**Job item**
Return, word for word, the lines of the listing below from the one with "(478, 203) = (535, 125): yellow" through the one with "(613, 204) = (648, 162): white", and no other lines.

*** Opening Material for this exercise ***

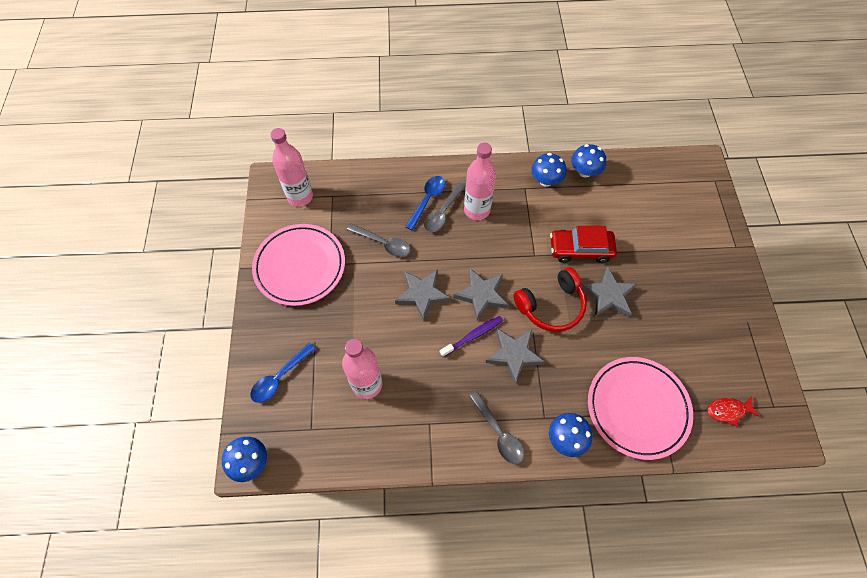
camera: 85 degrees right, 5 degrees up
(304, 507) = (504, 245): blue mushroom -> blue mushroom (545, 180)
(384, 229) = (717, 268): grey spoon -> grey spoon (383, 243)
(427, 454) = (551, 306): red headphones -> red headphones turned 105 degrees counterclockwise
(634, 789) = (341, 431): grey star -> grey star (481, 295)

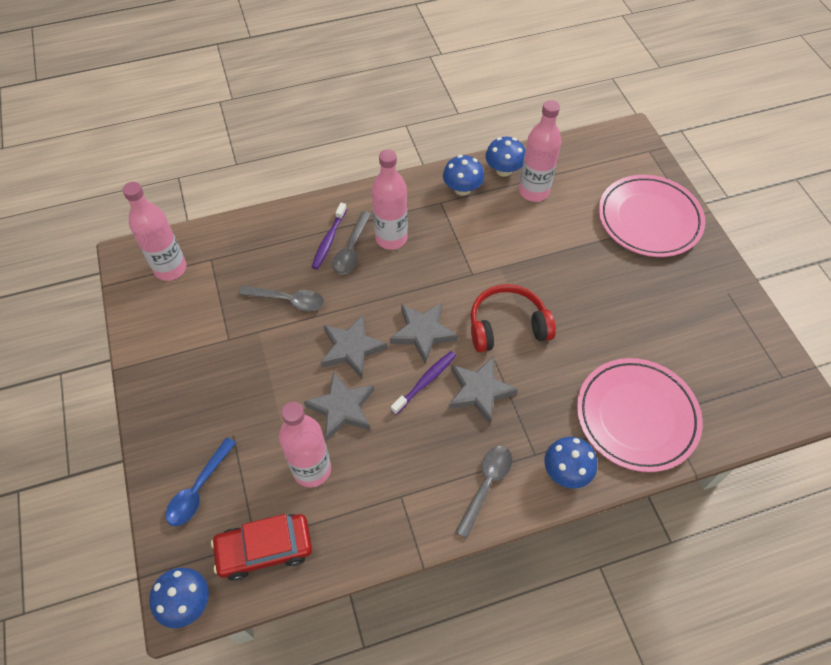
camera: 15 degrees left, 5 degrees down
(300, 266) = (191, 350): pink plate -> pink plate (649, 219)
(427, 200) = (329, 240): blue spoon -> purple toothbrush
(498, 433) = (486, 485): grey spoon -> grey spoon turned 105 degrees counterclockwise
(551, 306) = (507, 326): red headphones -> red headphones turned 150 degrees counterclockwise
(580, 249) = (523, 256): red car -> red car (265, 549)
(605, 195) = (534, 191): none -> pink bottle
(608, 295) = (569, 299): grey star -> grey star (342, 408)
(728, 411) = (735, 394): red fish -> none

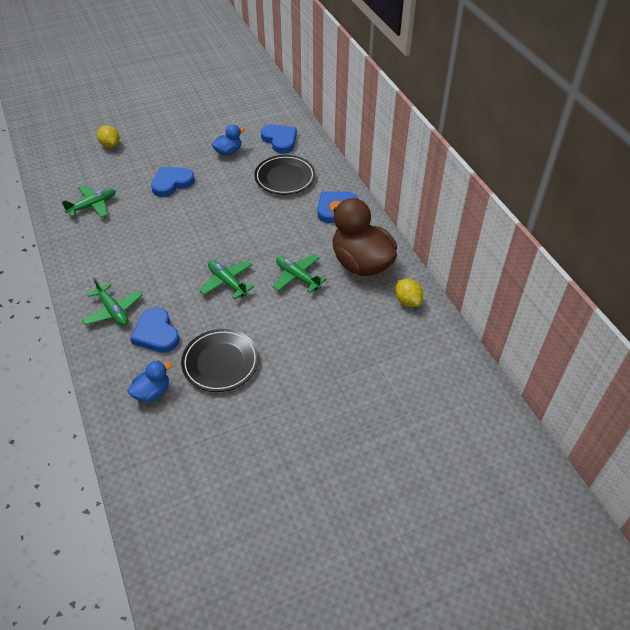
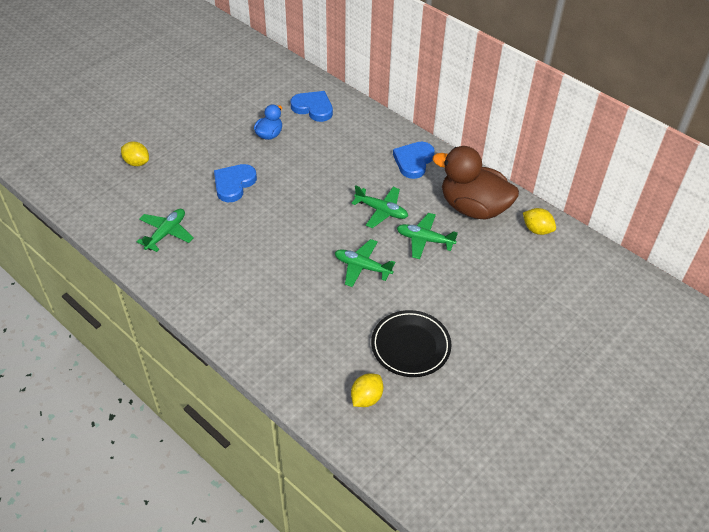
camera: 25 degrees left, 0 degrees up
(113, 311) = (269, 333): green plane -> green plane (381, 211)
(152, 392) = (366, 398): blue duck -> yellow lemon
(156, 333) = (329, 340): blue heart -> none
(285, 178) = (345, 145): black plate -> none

*** Closing Material for this exercise ***
*** Opening Material for this exercise ***

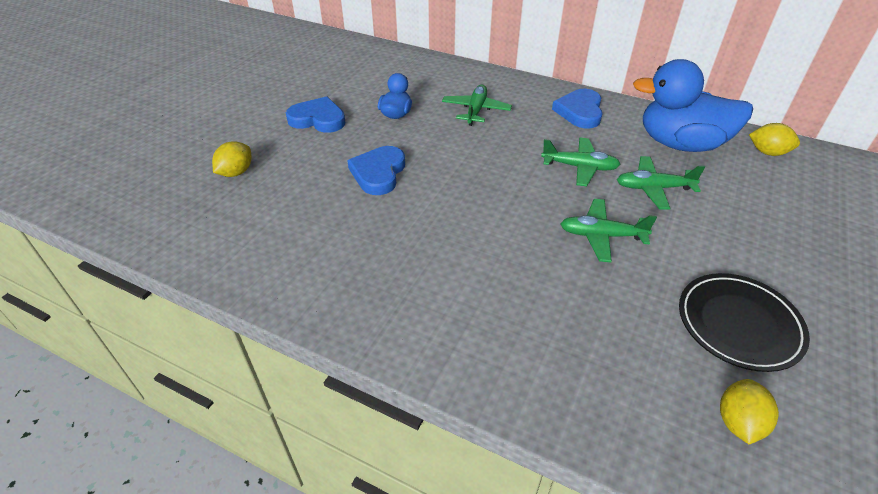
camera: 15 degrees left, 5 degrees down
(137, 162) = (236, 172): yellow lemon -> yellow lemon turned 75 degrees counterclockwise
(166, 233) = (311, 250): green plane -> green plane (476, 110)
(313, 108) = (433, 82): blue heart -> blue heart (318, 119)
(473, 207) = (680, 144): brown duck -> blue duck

*** Closing Material for this exercise ***
*** Opening Material for this exercise ***

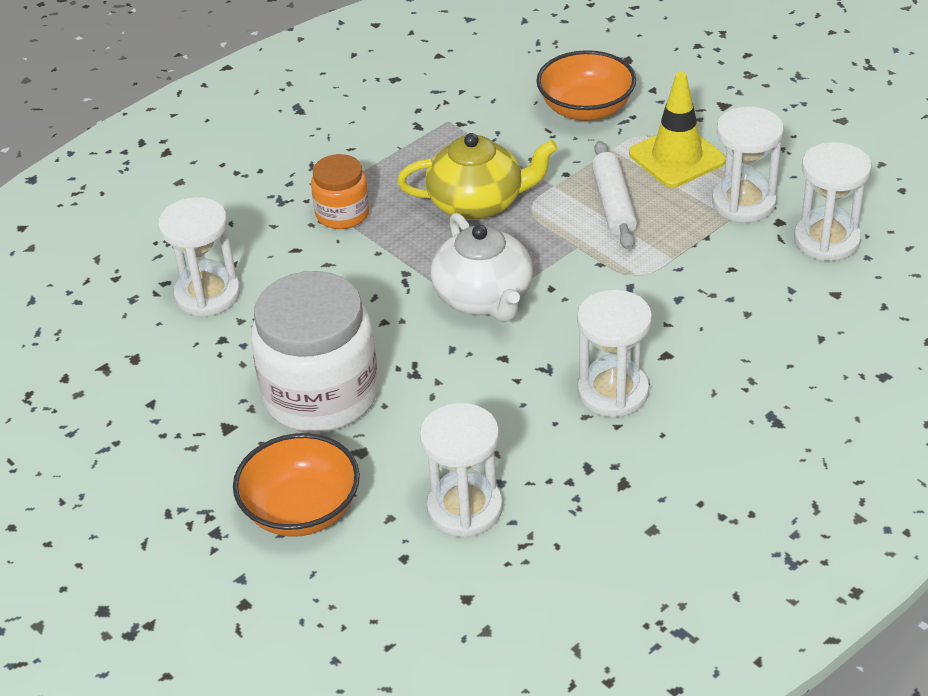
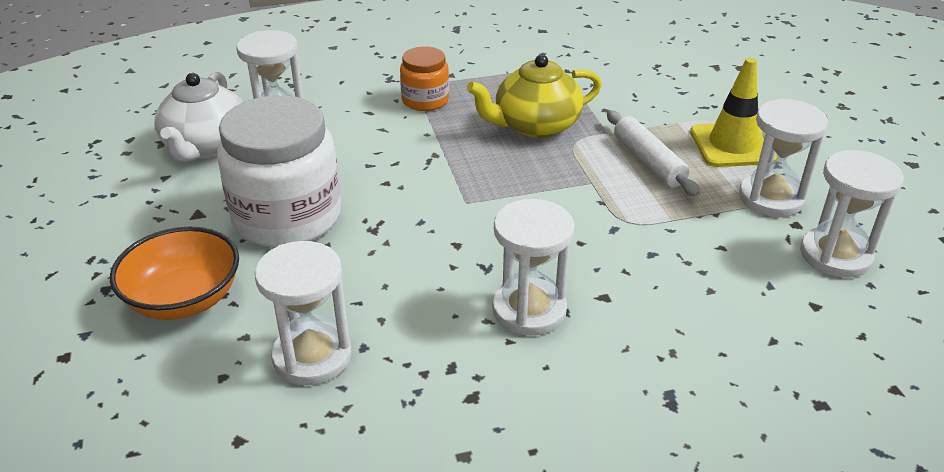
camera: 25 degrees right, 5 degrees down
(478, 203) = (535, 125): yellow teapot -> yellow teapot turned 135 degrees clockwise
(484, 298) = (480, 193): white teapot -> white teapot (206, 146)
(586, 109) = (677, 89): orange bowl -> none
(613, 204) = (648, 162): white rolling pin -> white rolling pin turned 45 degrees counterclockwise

*** Closing Material for this exercise ***

**Answer space**
(478, 203) = (535, 125): yellow teapot -> yellow teapot turned 135 degrees clockwise
(484, 298) = (480, 193): white teapot -> white teapot (206, 146)
(586, 109) = (677, 89): orange bowl -> none
(613, 204) = (648, 162): white rolling pin -> white rolling pin turned 45 degrees counterclockwise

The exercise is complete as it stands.